• Exercise: Read the records below and copy each line that contains "DRIVER".

• Source data:
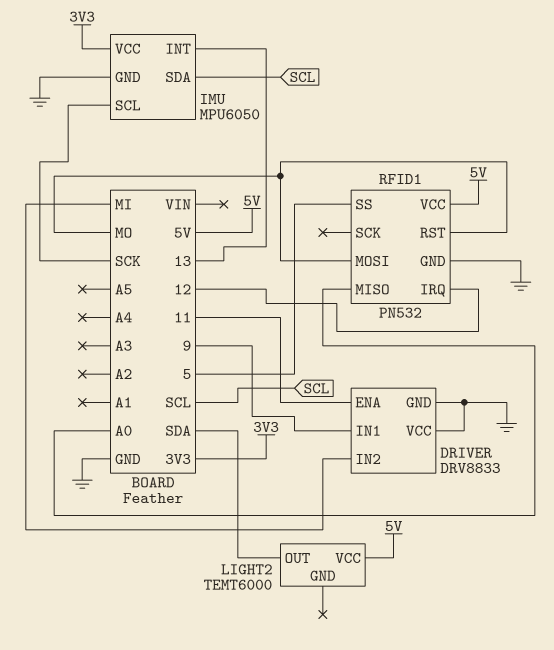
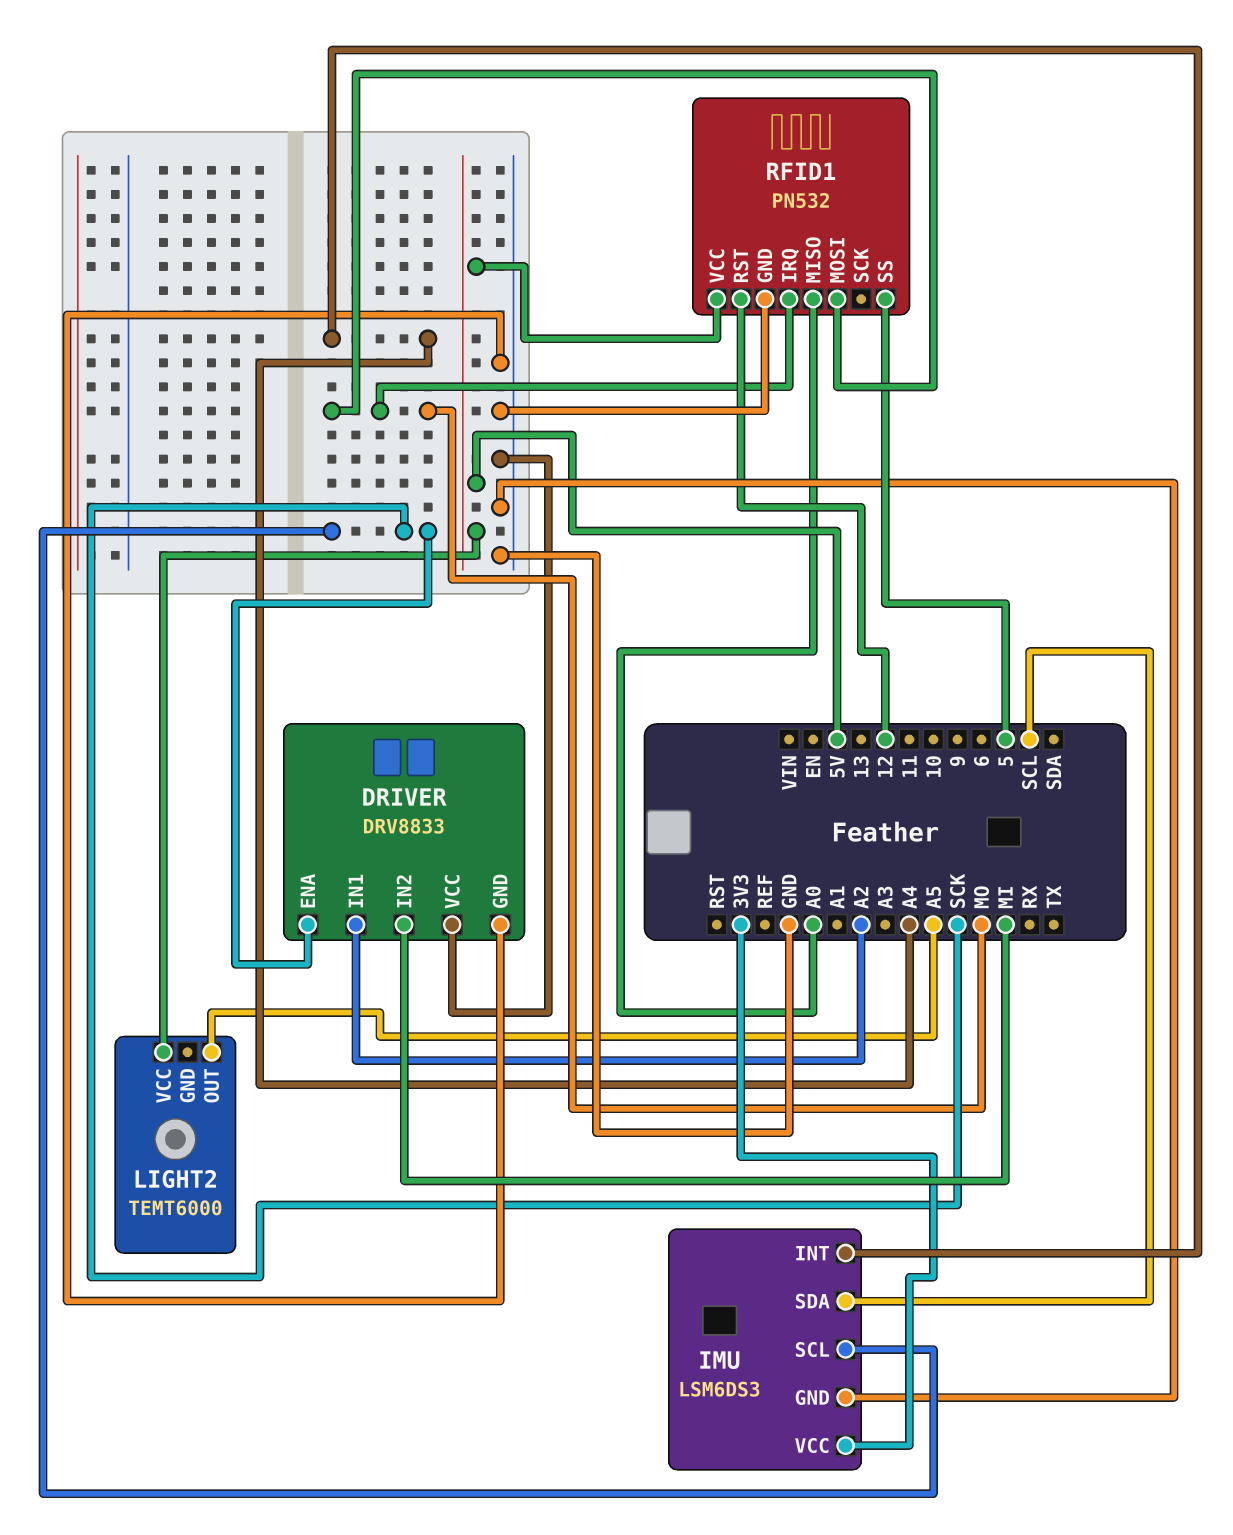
DRIVER pin ENA: 11 -> SCK
DRIVER pin IN1: 9 -> A2
IMU: MPU6050 -> LSM6DS3
IMU pin INT: 13 -> A4
LIGHT2 pin OUT: SDA -> A5
RFID1 pin IRQ: 12 -> MO
RFID1 pin RST: MO -> 12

• Your solution:
DRIVER pin ENA: 11 -> SCK
DRIVER pin IN1: 9 -> A2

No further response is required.